__PROBLEM DESCRIPTION__
Write the data below out again, unchanged.

__PROVIDED ENTRIES__
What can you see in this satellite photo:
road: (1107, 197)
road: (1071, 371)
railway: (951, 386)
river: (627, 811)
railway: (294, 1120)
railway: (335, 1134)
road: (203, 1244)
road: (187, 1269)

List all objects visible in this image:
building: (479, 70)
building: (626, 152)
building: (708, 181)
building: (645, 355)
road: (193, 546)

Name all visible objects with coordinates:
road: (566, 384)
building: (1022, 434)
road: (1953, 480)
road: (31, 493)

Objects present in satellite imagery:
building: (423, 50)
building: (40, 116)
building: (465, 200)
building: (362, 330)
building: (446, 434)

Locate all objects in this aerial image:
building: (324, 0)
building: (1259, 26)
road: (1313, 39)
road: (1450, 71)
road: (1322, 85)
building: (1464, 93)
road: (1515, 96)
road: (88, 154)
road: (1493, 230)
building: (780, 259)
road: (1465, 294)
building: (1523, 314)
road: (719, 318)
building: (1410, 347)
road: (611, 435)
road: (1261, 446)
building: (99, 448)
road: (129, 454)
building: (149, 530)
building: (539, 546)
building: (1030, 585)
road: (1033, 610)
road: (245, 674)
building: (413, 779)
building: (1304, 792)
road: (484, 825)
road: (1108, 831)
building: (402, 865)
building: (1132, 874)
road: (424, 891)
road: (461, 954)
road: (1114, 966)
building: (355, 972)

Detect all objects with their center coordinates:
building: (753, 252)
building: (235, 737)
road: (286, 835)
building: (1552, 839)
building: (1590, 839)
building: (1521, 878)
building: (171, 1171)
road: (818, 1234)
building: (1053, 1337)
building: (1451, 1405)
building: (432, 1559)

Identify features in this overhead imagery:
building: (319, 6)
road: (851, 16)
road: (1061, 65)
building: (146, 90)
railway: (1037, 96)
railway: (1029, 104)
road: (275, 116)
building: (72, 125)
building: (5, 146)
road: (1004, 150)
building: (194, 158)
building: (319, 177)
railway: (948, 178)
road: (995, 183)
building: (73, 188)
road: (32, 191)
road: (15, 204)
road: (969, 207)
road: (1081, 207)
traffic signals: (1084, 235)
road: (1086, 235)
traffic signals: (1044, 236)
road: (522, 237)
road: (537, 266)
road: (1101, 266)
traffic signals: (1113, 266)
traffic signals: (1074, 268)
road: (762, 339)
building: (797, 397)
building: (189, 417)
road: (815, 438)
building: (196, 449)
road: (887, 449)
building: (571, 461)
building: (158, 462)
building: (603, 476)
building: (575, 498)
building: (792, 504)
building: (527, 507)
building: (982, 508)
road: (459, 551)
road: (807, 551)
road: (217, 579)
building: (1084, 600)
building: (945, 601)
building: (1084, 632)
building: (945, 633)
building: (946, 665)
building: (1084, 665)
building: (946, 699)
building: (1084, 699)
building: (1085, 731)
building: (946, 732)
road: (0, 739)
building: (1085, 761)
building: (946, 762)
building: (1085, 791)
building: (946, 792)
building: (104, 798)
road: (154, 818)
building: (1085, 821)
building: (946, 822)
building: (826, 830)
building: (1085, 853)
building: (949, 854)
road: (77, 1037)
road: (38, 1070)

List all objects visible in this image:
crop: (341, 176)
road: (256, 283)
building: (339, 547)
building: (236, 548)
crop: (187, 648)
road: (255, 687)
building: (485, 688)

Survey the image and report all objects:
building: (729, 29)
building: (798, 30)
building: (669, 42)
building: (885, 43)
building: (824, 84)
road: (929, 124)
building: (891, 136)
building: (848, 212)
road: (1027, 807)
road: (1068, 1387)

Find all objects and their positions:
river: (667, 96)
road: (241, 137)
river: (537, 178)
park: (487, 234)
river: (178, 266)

__PROBLEM SOLUTION__
What can you see in this satellite photo:
road: (1107, 197)
road: (1071, 371)
railway: (951, 386)
river: (627, 811)
railway: (294, 1120)
railway: (335, 1134)
road: (203, 1244)
road: (187, 1269)

List all objects visible in this image:
building: (479, 70)
building: (626, 152)
building: (708, 181)
building: (645, 355)
road: (193, 546)

Name all visible objects with coordinates:
road: (566, 384)
building: (1022, 434)
road: (1953, 480)
road: (31, 493)

Objects present in satellite imagery:
building: (423, 50)
building: (40, 116)
building: (465, 200)
building: (362, 330)
building: (446, 434)

Locate all objects in this aerial image:
building: (324, 0)
building: (1259, 26)
road: (1313, 39)
road: (1450, 71)
road: (1322, 85)
building: (1464, 93)
road: (1515, 96)
road: (88, 154)
road: (1493, 230)
building: (780, 259)
road: (1465, 294)
building: (1523, 314)
road: (719, 318)
building: (1410, 347)
road: (611, 435)
road: (1261, 446)
building: (99, 448)
road: (129, 454)
building: (149, 530)
building: (539, 546)
building: (1030, 585)
road: (1033, 610)
road: (245, 674)
building: (413, 779)
building: (1304, 792)
road: (484, 825)
road: (1108, 831)
building: (402, 865)
building: (1132, 874)
road: (424, 891)
road: (461, 954)
road: (1114, 966)
building: (355, 972)

Detect all objects with their center coordinates:
building: (753, 252)
building: (235, 737)
road: (286, 835)
building: (1552, 839)
building: (1590, 839)
building: (1521, 878)
building: (171, 1171)
road: (818, 1234)
building: (1053, 1337)
building: (1451, 1405)
building: (432, 1559)

Identify features in this overhead imagery:
building: (319, 6)
road: (851, 16)
road: (1061, 65)
building: (146, 90)
railway: (1037, 96)
railway: (1029, 104)
road: (275, 116)
building: (72, 125)
building: (5, 146)
road: (1004, 150)
building: (194, 158)
building: (319, 177)
railway: (948, 178)
road: (995, 183)
building: (73, 188)
road: (32, 191)
road: (15, 204)
road: (969, 207)
road: (1081, 207)
traffic signals: (1084, 235)
road: (1086, 235)
traffic signals: (1044, 236)
road: (522, 237)
road: (537, 266)
road: (1101, 266)
traffic signals: (1113, 266)
traffic signals: (1074, 268)
road: (762, 339)
building: (797, 397)
building: (189, 417)
road: (815, 438)
building: (196, 449)
road: (887, 449)
building: (571, 461)
building: (158, 462)
building: (603, 476)
building: (575, 498)
building: (792, 504)
building: (527, 507)
building: (982, 508)
road: (459, 551)
road: (807, 551)
road: (217, 579)
building: (1084, 600)
building: (945, 601)
building: (1084, 632)
building: (945, 633)
building: (946, 665)
building: (1084, 665)
building: (946, 699)
building: (1084, 699)
building: (1085, 731)
building: (946, 732)
road: (0, 739)
building: (1085, 761)
building: (946, 762)
building: (1085, 791)
building: (946, 792)
building: (104, 798)
road: (154, 818)
building: (1085, 821)
building: (946, 822)
building: (826, 830)
building: (1085, 853)
building: (949, 854)
road: (77, 1037)
road: (38, 1070)

List all objects visible in this image:
crop: (341, 176)
road: (256, 283)
building: (339, 547)
building: (236, 548)
crop: (187, 648)
road: (255, 687)
building: (485, 688)

Survey the image and report all objects:
building: (729, 29)
building: (798, 30)
building: (669, 42)
building: (885, 43)
building: (824, 84)
road: (929, 124)
building: (891, 136)
building: (848, 212)
road: (1027, 807)
road: (1068, 1387)

Find all objects and their positions:
river: (667, 96)
road: (241, 137)
river: (537, 178)
park: (487, 234)
river: (178, 266)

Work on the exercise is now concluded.